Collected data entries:
---*---

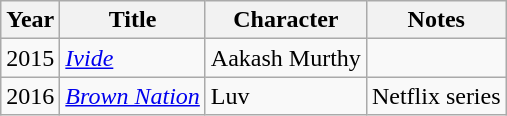
Netflix series [436, 96]
Character [286, 20]
Year [30, 20]
Luv [286, 96]
2016 [30, 96]
Notes [436, 20]
Brown Nation [133, 96]
Aakash Murthy [286, 58]
2015 [30, 58]
Ivide [133, 58]
Title [133, 20]
From the cell containing the given text, extract its center point as (x, y) coordinate. 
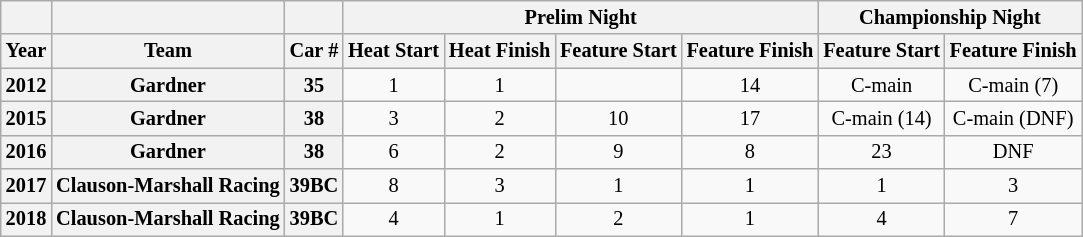
Prelim Night (580, 17)
Championship Night (950, 17)
C-main (14) (881, 118)
Heat Finish (500, 51)
Heat Start (394, 51)
2015 (26, 118)
C-main (7) (1014, 85)
C-main (881, 85)
35 (314, 85)
7 (1014, 219)
DNF (1014, 152)
2016 (26, 152)
2012 (26, 85)
23 (881, 152)
C-main (DNF) (1014, 118)
14 (750, 85)
9 (618, 152)
2018 (26, 219)
6 (394, 152)
2017 (26, 186)
Car # (314, 51)
10 (618, 118)
Year (26, 51)
Team (168, 51)
17 (750, 118)
Return the [X, Y] coordinate for the center point of the cell that contains the specified text.  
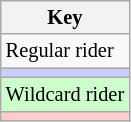
Wildcard rider [65, 94]
Regular rider [65, 51]
Key [65, 17]
Pinpoint the cell where the given text exists, returning its (X, Y) midpoint coordinate. 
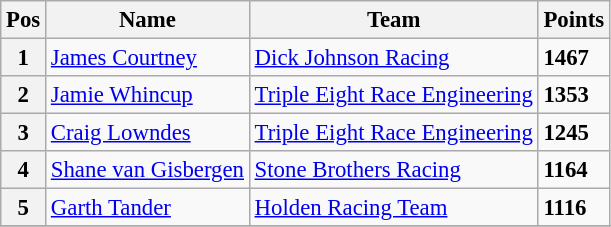
Holden Racing Team (394, 208)
1164 (574, 170)
Craig Lowndes (148, 133)
Garth Tander (148, 208)
5 (24, 208)
1116 (574, 208)
1467 (574, 58)
Name (148, 20)
Points (574, 20)
James Courtney (148, 58)
Team (394, 20)
1353 (574, 95)
1245 (574, 133)
Dick Johnson Racing (394, 58)
1 (24, 58)
Pos (24, 20)
4 (24, 170)
Jamie Whincup (148, 95)
2 (24, 95)
Shane van Gisbergen (148, 170)
Stone Brothers Racing (394, 170)
3 (24, 133)
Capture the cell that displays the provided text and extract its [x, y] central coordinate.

---*---

## Description of the task
Reproduce the entries word for word, starting at the beginning and stopping after the line that contains "From the cell". Leave the pictures out of your answer.

## Full solution
Netflix series [436, 96]
Character [286, 20]
Year [30, 20]
Luv [286, 96]
2016 [30, 96]
Notes [436, 20]
Brown Nation [133, 96]
Aakash Murthy [286, 58]
2015 [30, 58]
Ivide [133, 58]
Title [133, 20]
From the cell containing the given text, extract its center point as (x, y) coordinate. 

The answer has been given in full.